# COLLECTED DATA
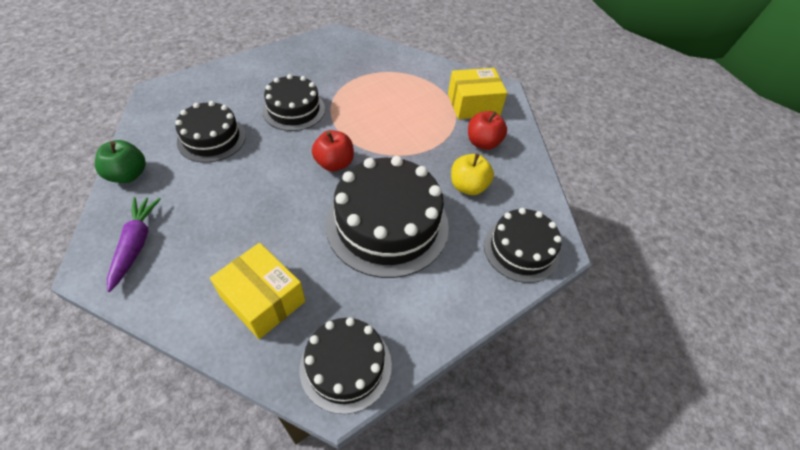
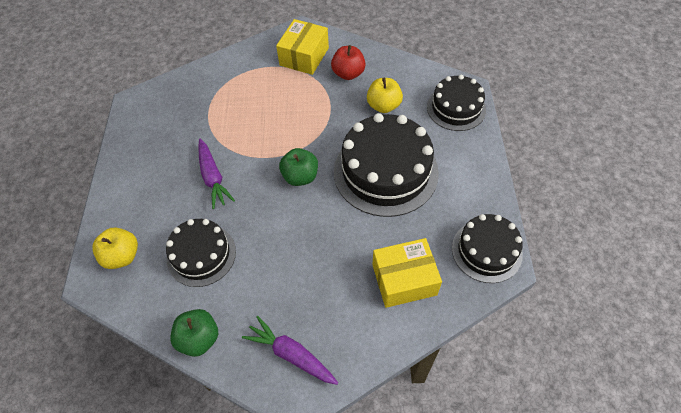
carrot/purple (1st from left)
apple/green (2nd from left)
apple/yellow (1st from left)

# WHAT THIS TASK INVOLVES
Only the lines from the one containing "apple/green (2nd from left)" through the end of the data above are wanted, both ends included; restate them word for word.

# RESULT FOR THIS EXERCISE
apple/green (2nd from left)
apple/yellow (1st from left)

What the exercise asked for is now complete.